• _DIRECTIONS_
Which lines in the data below contain the word "LOAD"? Copy each of them.

________

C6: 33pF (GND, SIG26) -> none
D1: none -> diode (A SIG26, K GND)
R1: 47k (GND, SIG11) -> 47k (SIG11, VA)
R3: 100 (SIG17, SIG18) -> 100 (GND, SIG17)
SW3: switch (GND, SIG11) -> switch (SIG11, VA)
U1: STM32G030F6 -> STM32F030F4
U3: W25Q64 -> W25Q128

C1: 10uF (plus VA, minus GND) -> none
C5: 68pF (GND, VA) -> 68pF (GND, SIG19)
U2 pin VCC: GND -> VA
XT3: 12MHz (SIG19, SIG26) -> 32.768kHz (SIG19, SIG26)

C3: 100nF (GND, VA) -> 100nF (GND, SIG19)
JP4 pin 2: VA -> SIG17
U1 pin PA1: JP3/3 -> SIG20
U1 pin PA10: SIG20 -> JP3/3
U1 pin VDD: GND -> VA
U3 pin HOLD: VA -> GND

________

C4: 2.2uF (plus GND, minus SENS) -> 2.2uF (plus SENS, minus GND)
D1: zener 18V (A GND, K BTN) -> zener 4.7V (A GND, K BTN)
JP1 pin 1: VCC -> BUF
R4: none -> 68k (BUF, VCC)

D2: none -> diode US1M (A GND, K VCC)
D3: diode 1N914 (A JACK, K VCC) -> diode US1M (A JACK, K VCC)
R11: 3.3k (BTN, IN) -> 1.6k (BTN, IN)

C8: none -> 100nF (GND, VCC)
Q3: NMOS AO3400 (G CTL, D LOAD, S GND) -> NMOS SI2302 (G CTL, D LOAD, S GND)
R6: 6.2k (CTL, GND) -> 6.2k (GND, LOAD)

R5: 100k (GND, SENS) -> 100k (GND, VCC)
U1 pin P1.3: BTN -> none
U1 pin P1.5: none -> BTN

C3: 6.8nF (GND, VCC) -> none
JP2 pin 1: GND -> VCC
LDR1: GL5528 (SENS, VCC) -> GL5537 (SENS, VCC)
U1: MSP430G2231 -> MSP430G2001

________

• _ANSWER TO THIS TASK_
Q3: NMOS AO3400 (G CTL, D LOAD, S GND) -> NMOS SI2302 (G CTL, D LOAD, S GND)
R6: 6.2k (CTL, GND) -> 6.2k (GND, LOAD)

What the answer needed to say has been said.